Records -

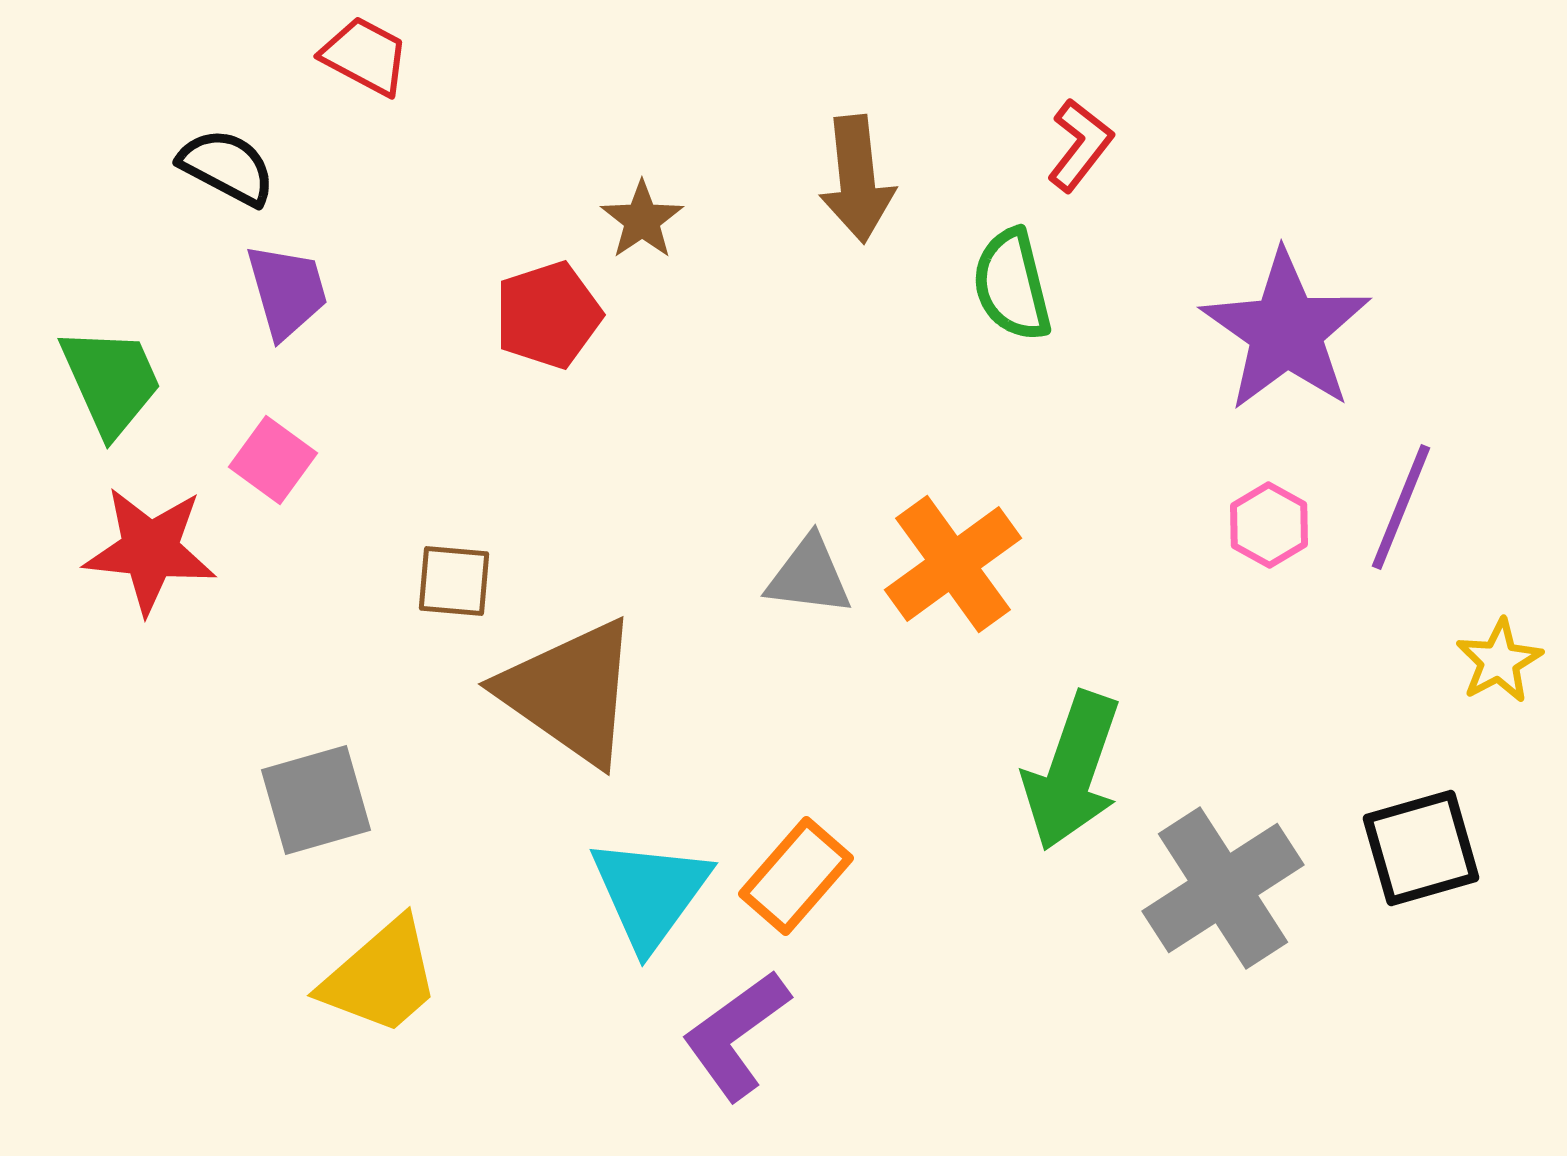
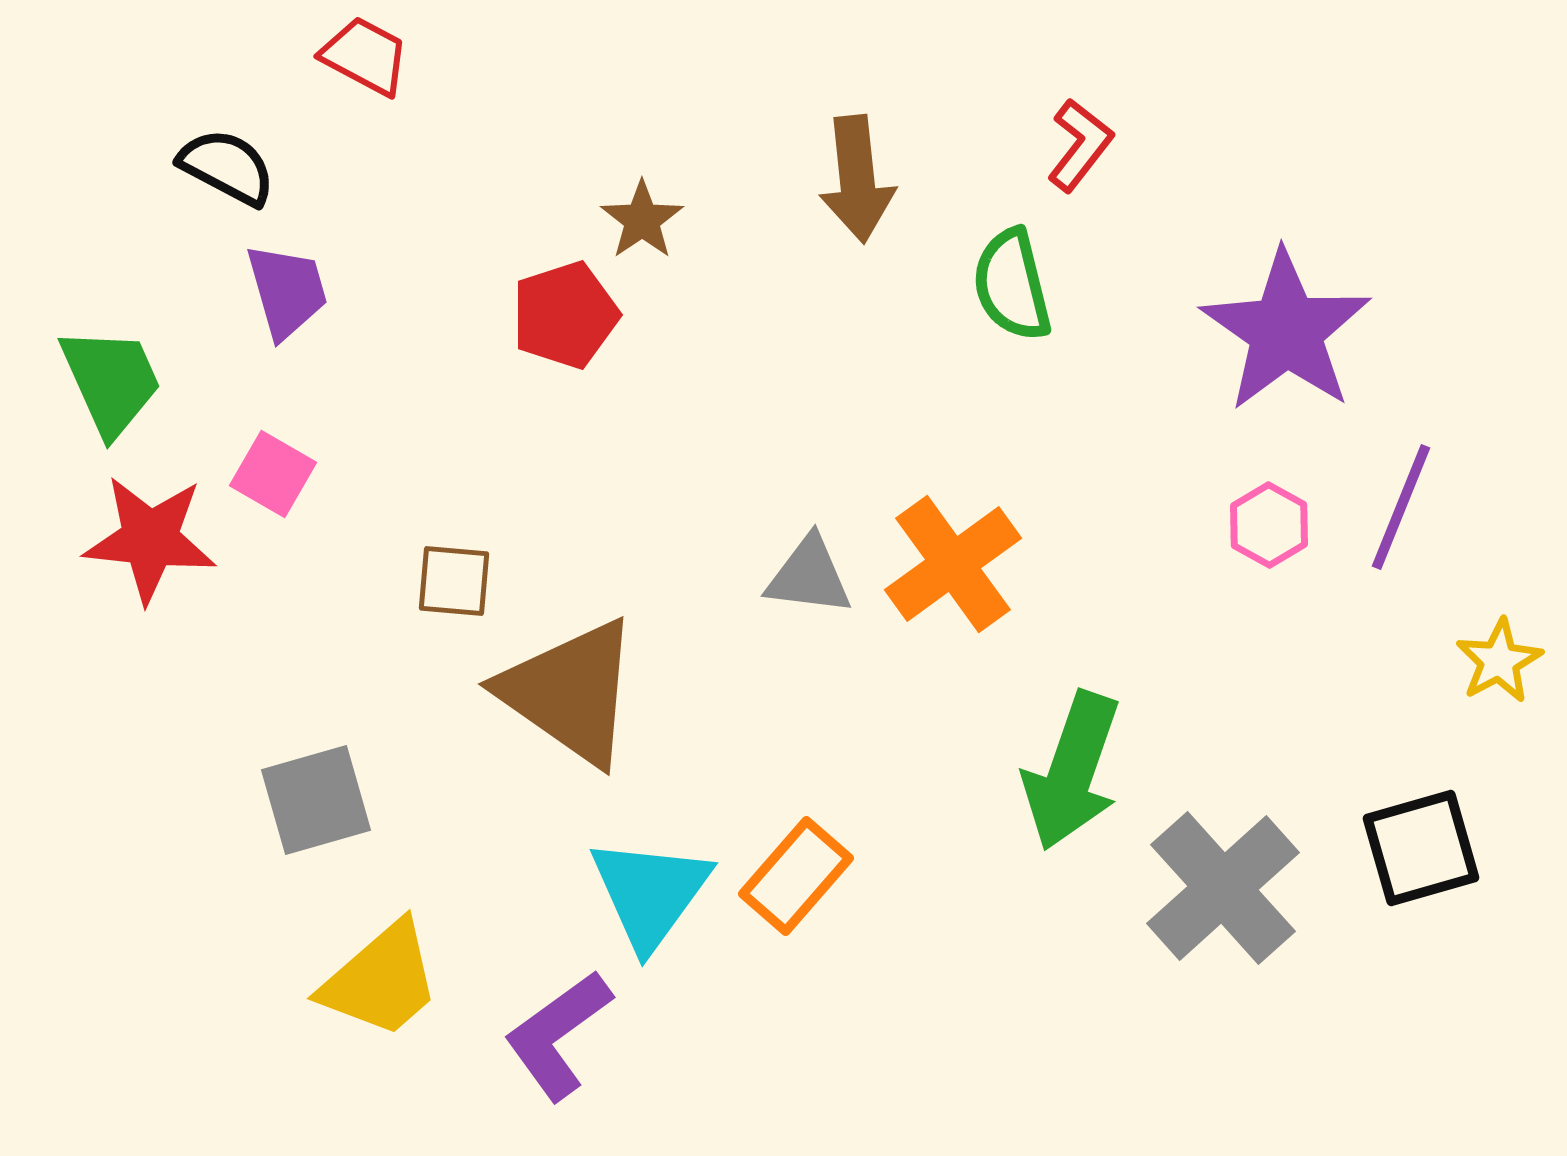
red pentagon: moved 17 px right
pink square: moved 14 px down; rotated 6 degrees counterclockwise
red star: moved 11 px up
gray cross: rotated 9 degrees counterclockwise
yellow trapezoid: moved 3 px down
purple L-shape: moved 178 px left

WRITTEN INSTRUCTION - Reproduce every line of the rows above word for word, omitting the picture lines.

SOLVED EXERCISE -
red pentagon: moved 17 px right
pink square: moved 14 px down; rotated 6 degrees counterclockwise
red star: moved 11 px up
gray cross: rotated 9 degrees counterclockwise
yellow trapezoid: moved 3 px down
purple L-shape: moved 178 px left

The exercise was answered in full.